_DESCRIPTION OF THE TASK_
Output the data below exactly, images excluded.

_DATA SECTION_
-- Opening Marker --
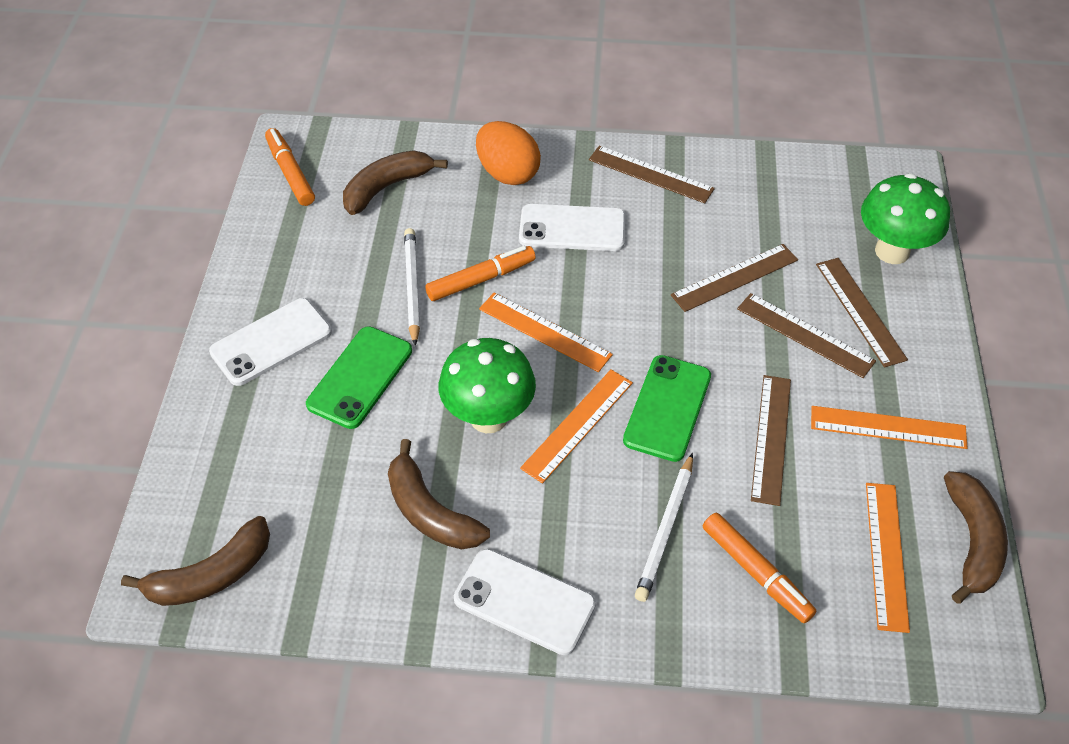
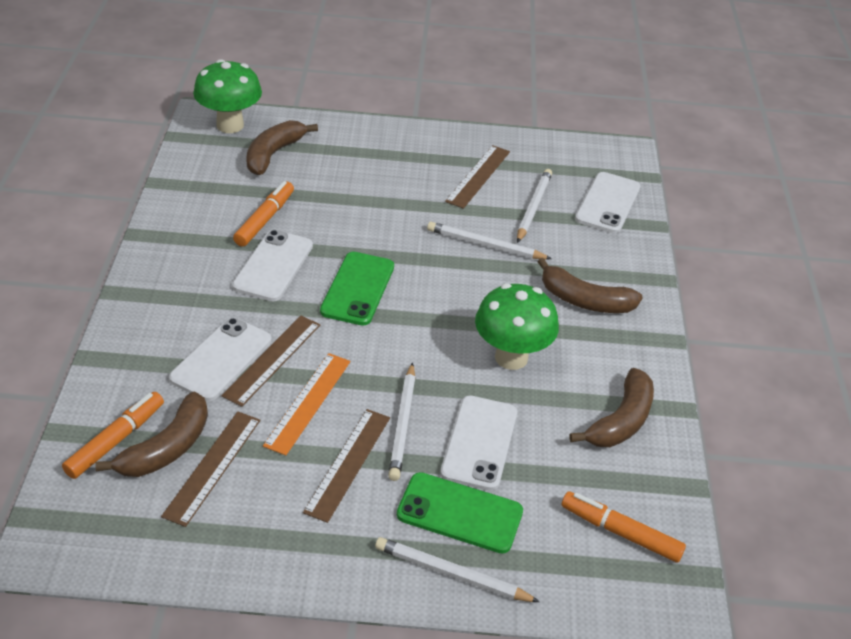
brown ruler: 5 -> 4
orange egg: 1 -> 0
orange ruler: 4 -> 1
white pencil: 2 -> 4
white phone: 3 -> 4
-- Closing Marker --
_REPLY_
brown ruler: 5 -> 4
orange egg: 1 -> 0
orange ruler: 4 -> 1
white pencil: 2 -> 4
white phone: 3 -> 4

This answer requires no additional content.